◆ **Input for this task**
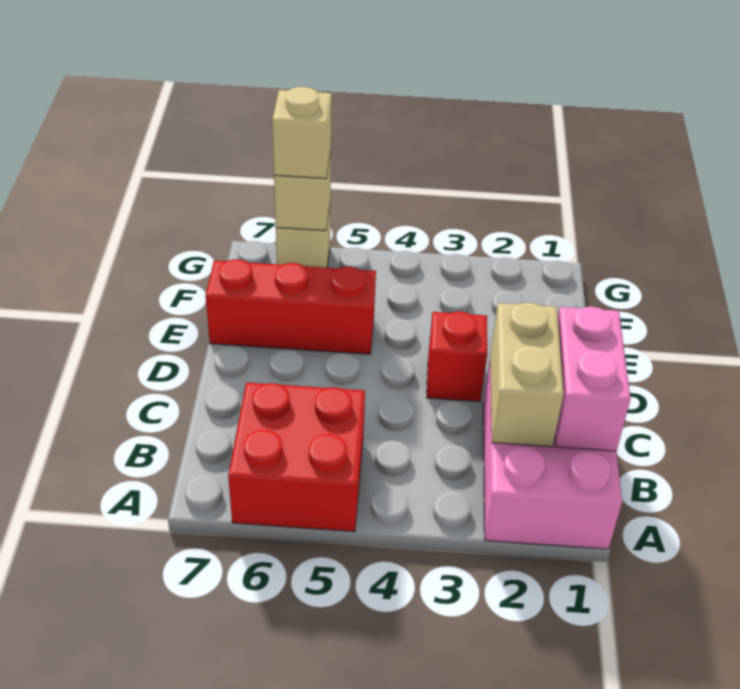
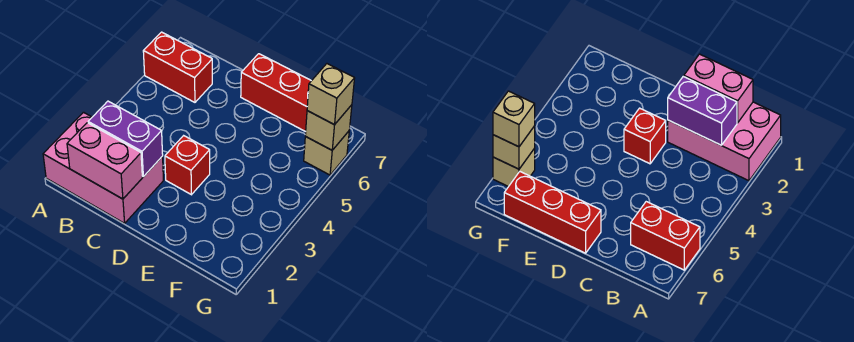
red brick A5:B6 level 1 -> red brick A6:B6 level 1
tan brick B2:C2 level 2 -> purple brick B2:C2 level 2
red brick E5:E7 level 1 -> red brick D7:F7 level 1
* * *
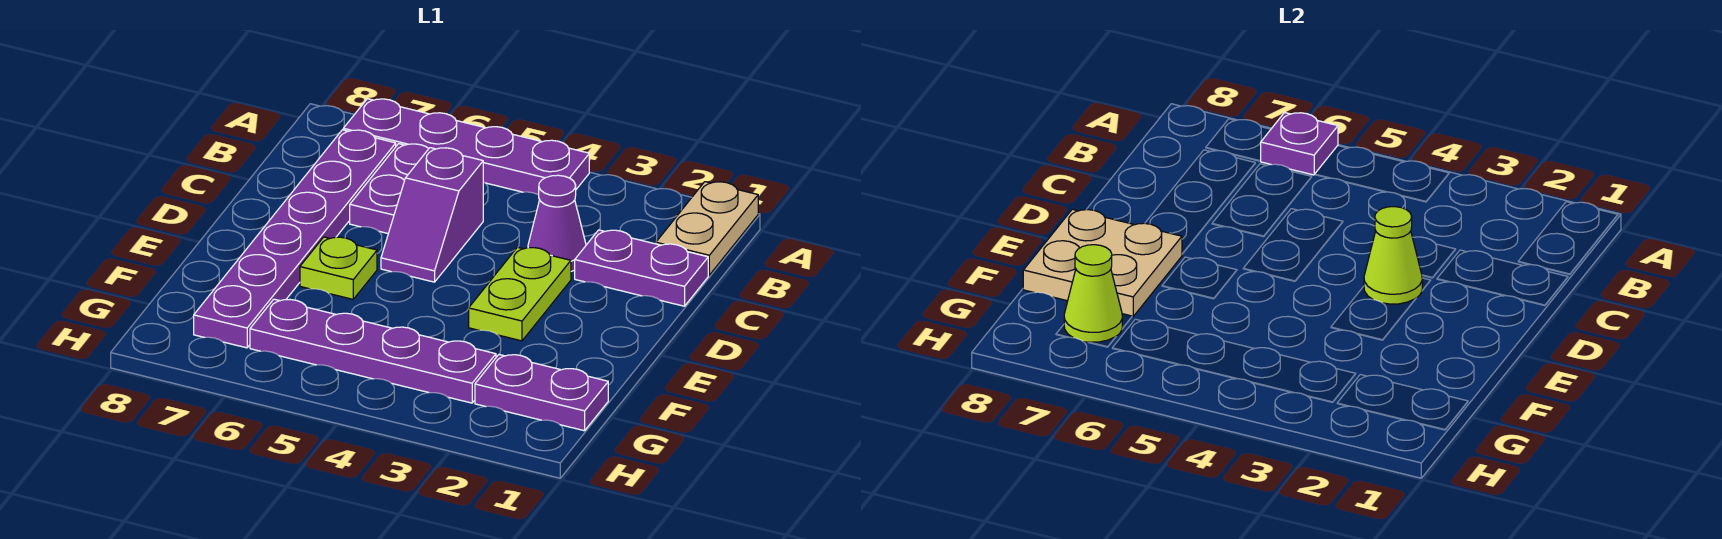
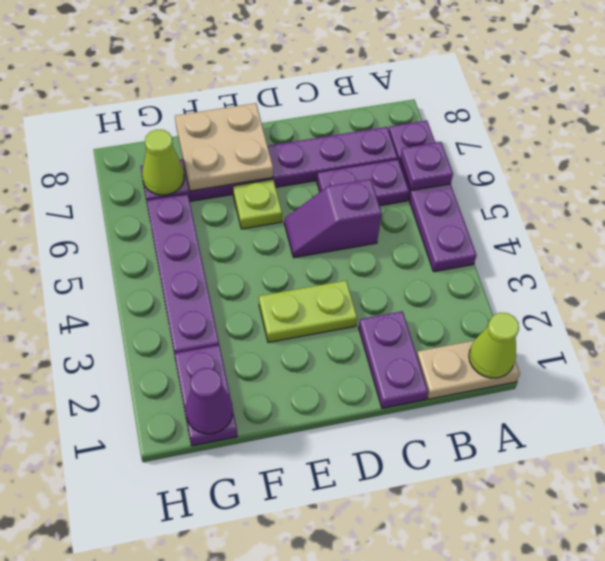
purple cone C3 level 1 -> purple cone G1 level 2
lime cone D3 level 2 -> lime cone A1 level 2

◆ **What the task asks**
Look above for the line holding "tan brick B2:C2" and the line holding "red brick E5:E7", then output exactly those two lines and every line between them, nothing more.

◆ **Exercise output**
tan brick B2:C2 level 2 -> purple brick B2:C2 level 2
red brick E5:E7 level 1 -> red brick D7:F7 level 1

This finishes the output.